▶ Assigned task
Transcribed word for word, the lines below from the one with "J2 pin 3: n23 -> n24" through the last line of the records form the answer; no picture is to be included.

Itemized modification records
====

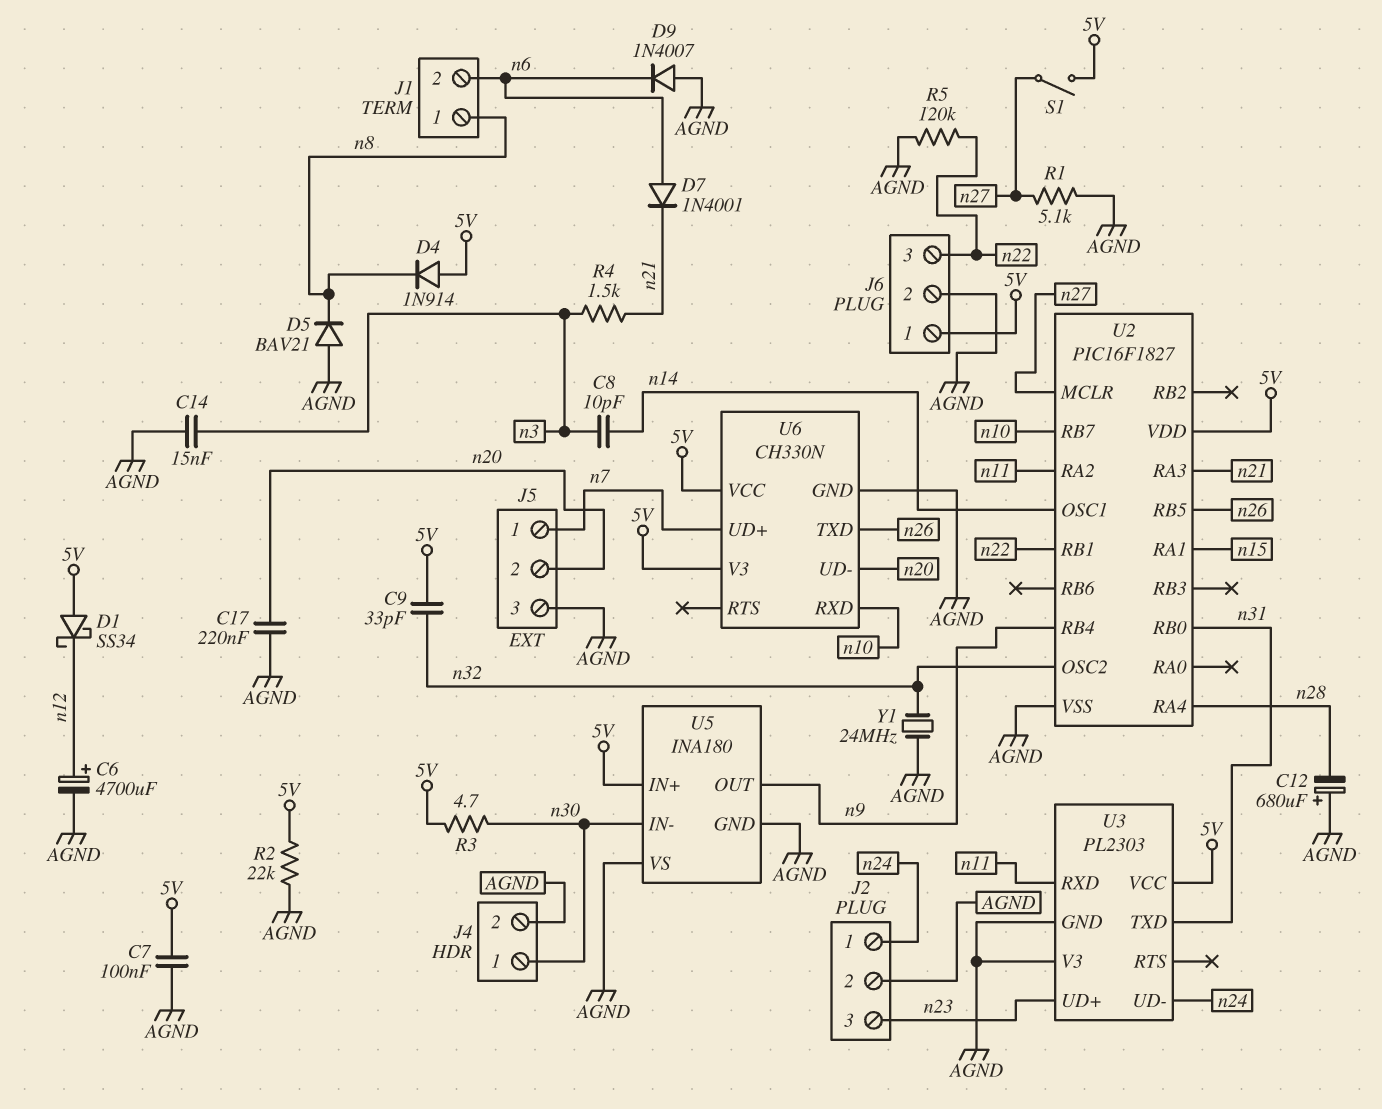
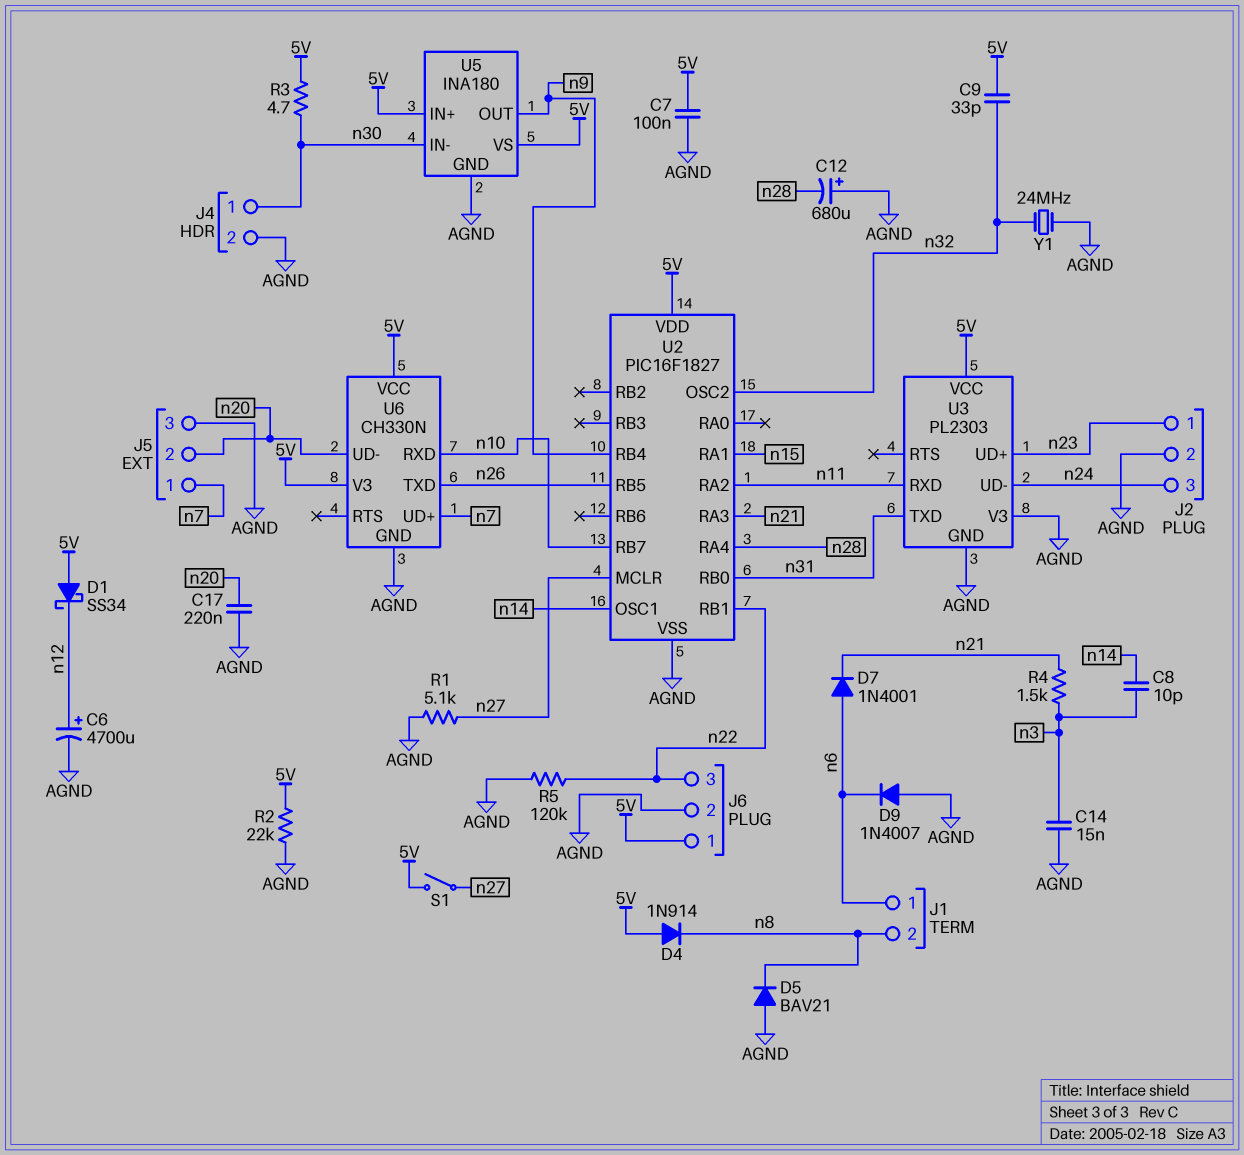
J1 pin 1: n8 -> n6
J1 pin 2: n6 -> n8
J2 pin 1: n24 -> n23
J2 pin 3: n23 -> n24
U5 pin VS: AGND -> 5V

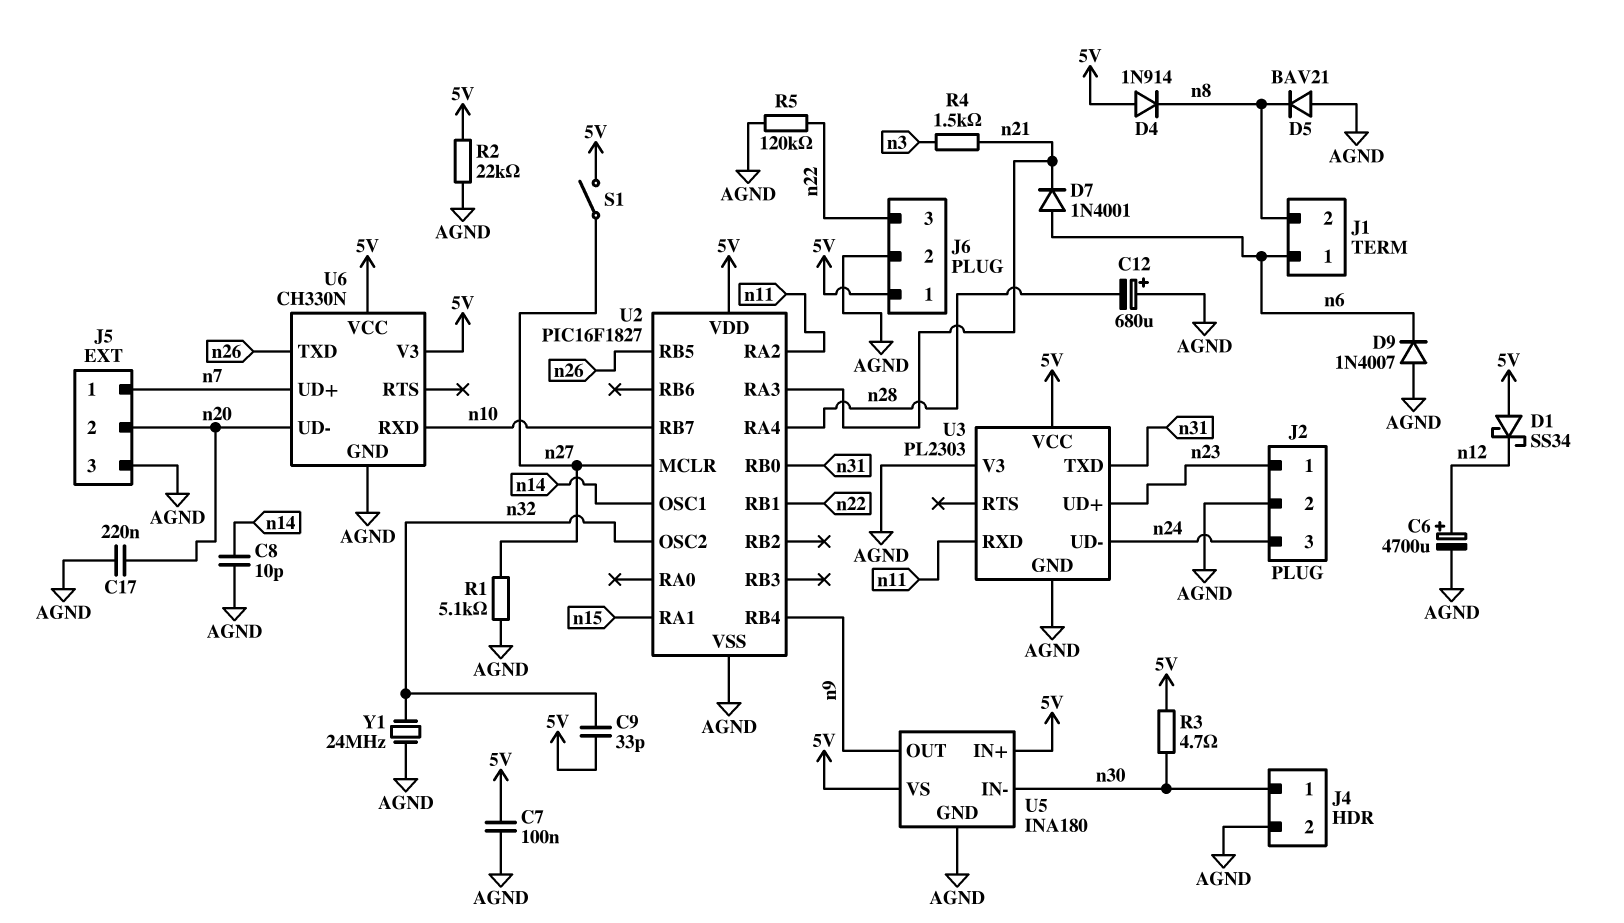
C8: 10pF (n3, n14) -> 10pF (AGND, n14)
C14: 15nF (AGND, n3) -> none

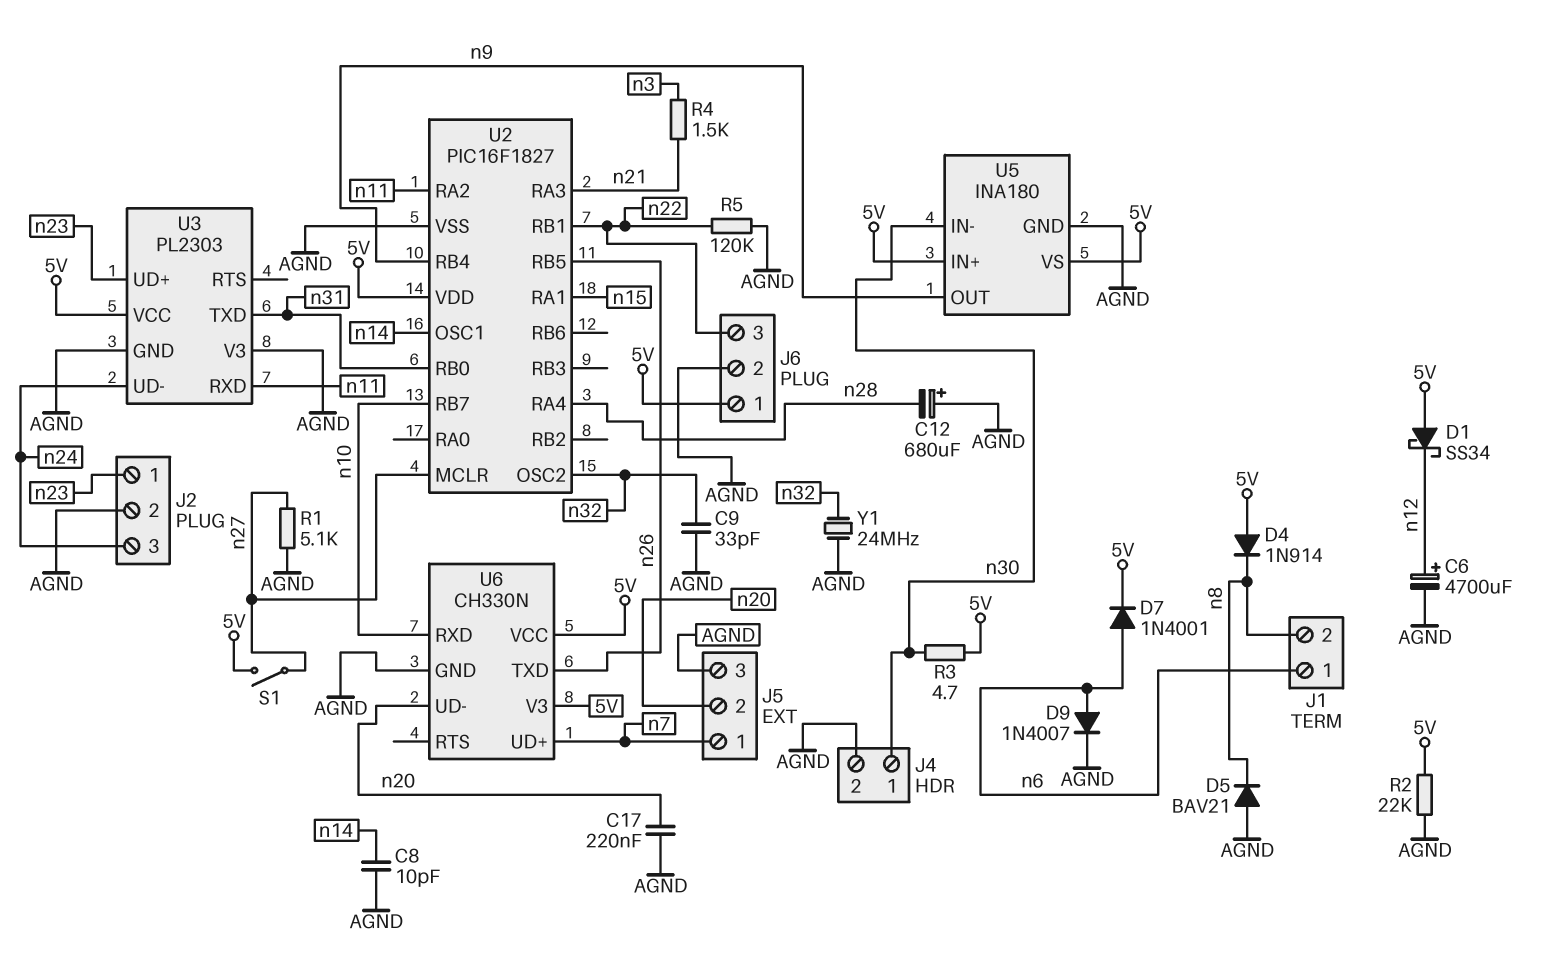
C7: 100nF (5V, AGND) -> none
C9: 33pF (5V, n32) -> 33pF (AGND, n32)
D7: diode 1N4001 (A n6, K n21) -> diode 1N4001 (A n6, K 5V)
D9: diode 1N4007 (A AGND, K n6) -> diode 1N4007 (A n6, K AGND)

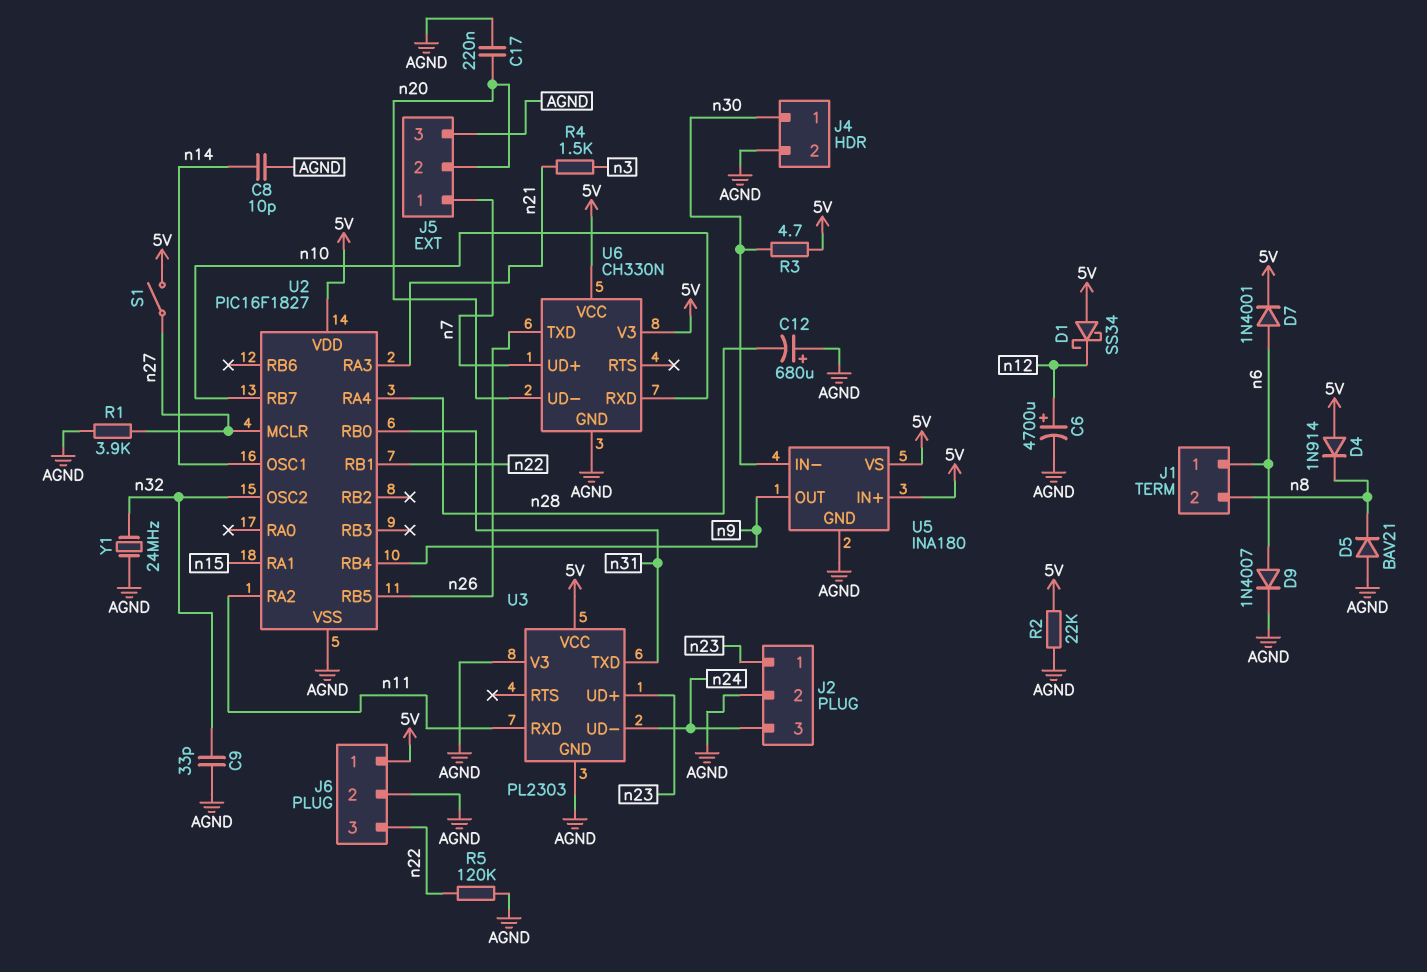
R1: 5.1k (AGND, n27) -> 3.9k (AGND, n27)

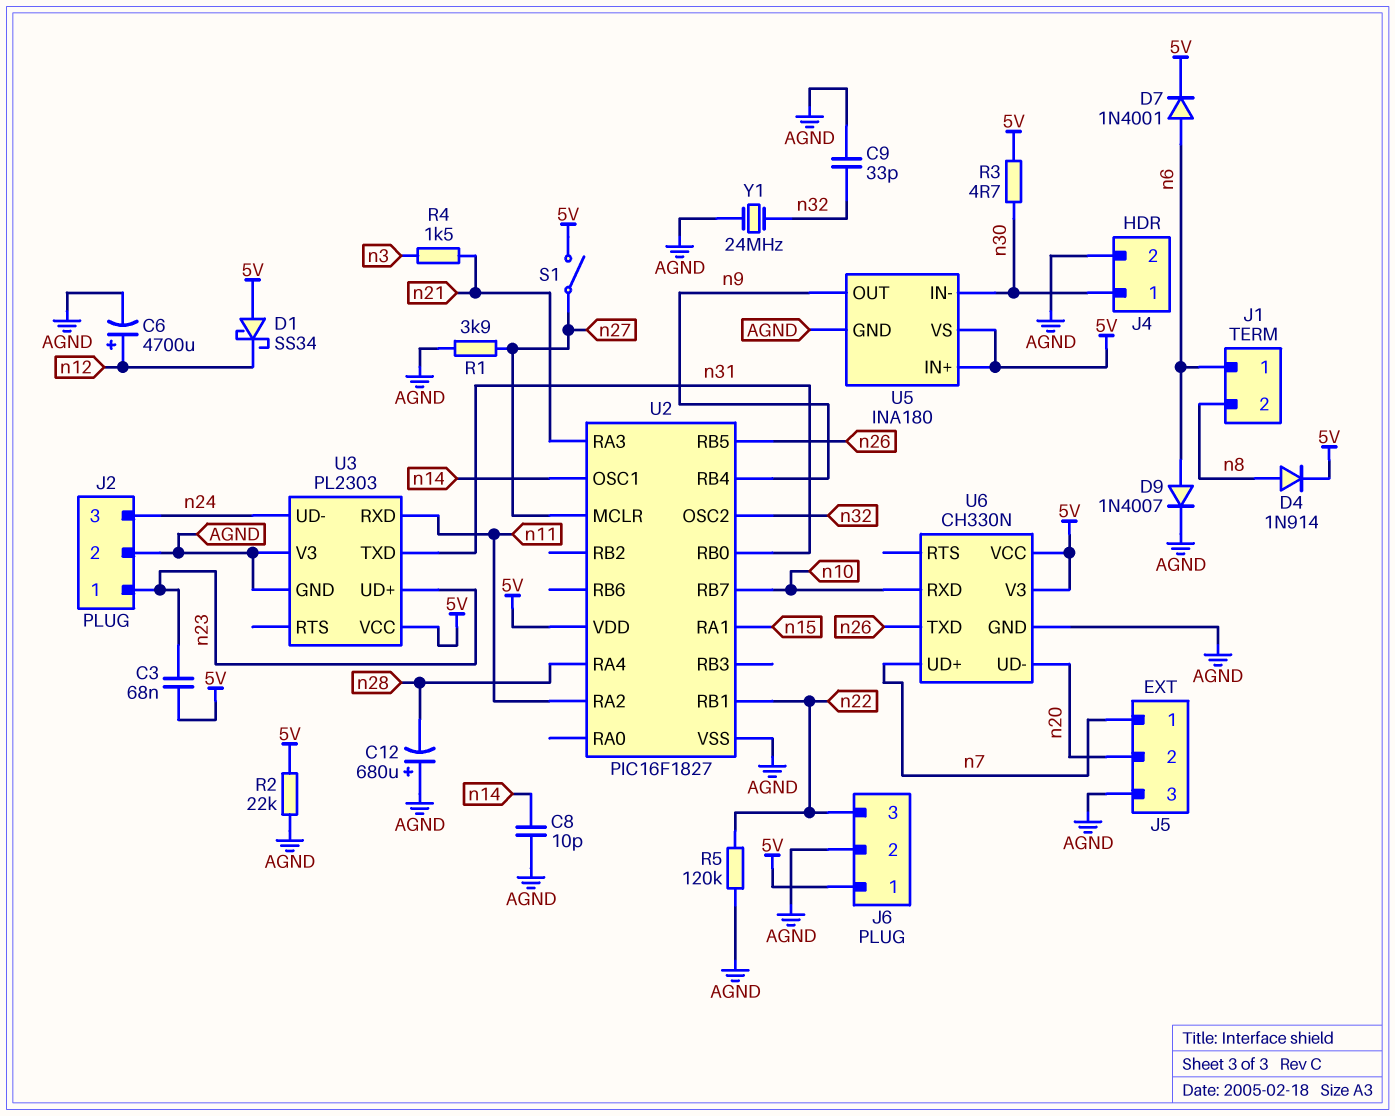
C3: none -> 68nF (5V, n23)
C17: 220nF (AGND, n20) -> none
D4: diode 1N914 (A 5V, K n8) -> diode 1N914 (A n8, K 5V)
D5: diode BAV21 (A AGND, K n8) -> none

====

▶ Solution
J2 pin 3: n23 -> n24
U5 pin VS: AGND -> 5V

C8: 10pF (n3, n14) -> 10pF (AGND, n14)
C14: 15nF (AGND, n3) -> none

C7: 100nF (5V, AGND) -> none
C9: 33pF (5V, n32) -> 33pF (AGND, n32)
D7: diode 1N4001 (A n6, K n21) -> diode 1N4001 (A n6, K 5V)
D9: diode 1N4007 (A AGND, K n6) -> diode 1N4007 (A n6, K AGND)

R1: 5.1k (AGND, n27) -> 3.9k (AGND, n27)

C3: none -> 68nF (5V, n23)
C17: 220nF (AGND, n20) -> none
D4: diode 1N914 (A 5V, K n8) -> diode 1N914 (A n8, K 5V)
D5: diode BAV21 (A AGND, K n8) -> none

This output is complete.